## YOUR ASSIGNMENT
What is needed is an exact retyping of the records below, from the first line through the line that contains "purple bell [696,165,736,222]".

+++ TASK INPUTS +++

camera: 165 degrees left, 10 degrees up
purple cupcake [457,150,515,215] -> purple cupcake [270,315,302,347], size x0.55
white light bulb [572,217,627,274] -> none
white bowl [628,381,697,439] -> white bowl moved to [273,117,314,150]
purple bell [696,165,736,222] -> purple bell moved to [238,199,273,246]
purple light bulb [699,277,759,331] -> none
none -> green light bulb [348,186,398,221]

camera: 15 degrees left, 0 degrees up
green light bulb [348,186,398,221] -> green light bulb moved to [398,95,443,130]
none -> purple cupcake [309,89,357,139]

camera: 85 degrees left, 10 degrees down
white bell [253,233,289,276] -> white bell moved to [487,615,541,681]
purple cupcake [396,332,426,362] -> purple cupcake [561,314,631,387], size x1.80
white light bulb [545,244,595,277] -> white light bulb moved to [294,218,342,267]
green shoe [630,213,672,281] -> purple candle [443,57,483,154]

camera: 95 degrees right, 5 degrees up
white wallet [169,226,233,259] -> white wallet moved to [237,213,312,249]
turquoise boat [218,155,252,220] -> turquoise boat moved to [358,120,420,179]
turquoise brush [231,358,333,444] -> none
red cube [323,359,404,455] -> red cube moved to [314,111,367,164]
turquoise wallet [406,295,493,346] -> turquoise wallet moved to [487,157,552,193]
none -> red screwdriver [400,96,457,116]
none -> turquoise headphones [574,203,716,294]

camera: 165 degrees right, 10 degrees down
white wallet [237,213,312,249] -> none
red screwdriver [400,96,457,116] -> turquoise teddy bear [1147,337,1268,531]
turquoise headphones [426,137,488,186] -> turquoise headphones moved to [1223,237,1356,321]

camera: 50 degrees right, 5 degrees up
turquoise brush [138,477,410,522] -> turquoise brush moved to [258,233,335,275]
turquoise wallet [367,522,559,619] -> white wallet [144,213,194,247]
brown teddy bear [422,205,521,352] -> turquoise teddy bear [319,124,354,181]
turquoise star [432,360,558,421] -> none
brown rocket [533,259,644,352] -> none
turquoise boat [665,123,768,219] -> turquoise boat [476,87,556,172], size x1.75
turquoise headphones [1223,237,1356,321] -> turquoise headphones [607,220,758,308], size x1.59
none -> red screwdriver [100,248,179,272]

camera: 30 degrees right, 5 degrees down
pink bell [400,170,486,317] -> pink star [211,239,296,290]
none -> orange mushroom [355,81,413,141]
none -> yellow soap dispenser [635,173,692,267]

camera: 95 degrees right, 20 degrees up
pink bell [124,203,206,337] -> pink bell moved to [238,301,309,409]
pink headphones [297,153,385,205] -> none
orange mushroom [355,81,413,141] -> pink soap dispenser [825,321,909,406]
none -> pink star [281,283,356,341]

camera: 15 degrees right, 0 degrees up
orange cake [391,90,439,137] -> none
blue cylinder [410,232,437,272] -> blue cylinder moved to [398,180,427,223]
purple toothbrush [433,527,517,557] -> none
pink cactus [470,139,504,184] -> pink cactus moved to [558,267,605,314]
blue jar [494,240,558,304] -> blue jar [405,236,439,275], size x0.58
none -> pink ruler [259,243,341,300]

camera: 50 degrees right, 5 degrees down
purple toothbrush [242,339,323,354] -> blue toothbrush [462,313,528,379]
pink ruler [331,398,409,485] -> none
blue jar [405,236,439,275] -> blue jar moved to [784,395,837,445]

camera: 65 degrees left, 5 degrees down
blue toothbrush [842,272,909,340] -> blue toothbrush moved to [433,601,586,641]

+++

## EXERCISE RESPONSE
camera: 165 degrees left, 10 degrees up
purple cupcake [457,150,515,215] -> purple cupcake [270,315,302,347], size x0.55
white light bulb [572,217,627,274] -> none
white bowl [628,381,697,439] -> white bowl moved to [273,117,314,150]
purple bell [696,165,736,222] -> purple bell moved to [238,199,273,246]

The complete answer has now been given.